* The task *
Nothing but the lines from the one with "camera: 20 degrees right, 5 degrees up" through the end of the records below should be written out, and each must match word for word.

* Exercise inputs *
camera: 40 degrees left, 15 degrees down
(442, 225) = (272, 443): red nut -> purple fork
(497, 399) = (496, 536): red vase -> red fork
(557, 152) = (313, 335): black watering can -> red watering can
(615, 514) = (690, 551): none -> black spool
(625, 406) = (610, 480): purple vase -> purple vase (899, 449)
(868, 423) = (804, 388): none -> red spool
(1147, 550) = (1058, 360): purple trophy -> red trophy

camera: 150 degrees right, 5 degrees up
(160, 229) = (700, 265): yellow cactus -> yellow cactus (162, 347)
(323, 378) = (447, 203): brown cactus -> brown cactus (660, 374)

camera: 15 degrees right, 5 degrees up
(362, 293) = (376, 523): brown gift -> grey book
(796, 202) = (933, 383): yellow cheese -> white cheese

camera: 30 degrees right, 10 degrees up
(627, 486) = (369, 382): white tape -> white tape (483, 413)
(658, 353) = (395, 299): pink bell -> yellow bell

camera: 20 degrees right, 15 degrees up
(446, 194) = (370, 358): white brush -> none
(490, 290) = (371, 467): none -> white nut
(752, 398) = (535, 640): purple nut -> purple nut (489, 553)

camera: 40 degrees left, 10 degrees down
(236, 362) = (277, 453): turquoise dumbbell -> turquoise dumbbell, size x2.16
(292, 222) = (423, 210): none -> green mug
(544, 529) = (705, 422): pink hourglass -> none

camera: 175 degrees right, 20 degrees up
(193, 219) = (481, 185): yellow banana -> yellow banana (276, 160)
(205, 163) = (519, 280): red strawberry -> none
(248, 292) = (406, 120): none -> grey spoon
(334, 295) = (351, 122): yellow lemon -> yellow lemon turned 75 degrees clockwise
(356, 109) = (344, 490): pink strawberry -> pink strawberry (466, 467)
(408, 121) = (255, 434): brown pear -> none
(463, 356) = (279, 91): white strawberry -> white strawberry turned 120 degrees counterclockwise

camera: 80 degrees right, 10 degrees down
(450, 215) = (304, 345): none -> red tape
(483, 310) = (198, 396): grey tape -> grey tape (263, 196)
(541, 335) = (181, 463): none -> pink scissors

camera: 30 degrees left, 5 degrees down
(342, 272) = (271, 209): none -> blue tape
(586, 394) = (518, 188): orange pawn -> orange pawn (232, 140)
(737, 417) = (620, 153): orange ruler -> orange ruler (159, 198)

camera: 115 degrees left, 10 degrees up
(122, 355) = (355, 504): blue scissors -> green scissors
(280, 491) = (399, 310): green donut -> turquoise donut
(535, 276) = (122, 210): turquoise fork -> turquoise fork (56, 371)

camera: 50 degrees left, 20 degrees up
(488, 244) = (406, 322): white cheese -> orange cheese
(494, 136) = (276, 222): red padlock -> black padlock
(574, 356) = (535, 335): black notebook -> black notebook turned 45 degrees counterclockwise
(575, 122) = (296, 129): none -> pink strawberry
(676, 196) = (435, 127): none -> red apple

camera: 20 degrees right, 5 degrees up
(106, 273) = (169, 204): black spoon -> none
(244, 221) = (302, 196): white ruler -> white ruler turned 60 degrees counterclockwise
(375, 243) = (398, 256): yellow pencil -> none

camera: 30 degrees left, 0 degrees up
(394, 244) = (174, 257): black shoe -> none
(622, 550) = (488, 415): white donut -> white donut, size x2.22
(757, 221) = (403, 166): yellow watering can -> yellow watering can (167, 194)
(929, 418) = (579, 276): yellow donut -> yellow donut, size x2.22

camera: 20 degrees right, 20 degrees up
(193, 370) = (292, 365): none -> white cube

* Answer to the exercise *
camera: 20 degrees right, 5 degrees up
(106, 273) = (169, 204): black spoon -> none
(244, 221) = (302, 196): white ruler -> white ruler turned 60 degrees counterclockwise
(375, 243) = (398, 256): yellow pencil -> none

camera: 30 degrees left, 0 degrees up
(394, 244) = (174, 257): black shoe -> none
(622, 550) = (488, 415): white donut -> white donut, size x2.22
(757, 221) = (403, 166): yellow watering can -> yellow watering can (167, 194)
(929, 418) = (579, 276): yellow donut -> yellow donut, size x2.22

camera: 20 degrees right, 20 degrees up
(193, 370) = (292, 365): none -> white cube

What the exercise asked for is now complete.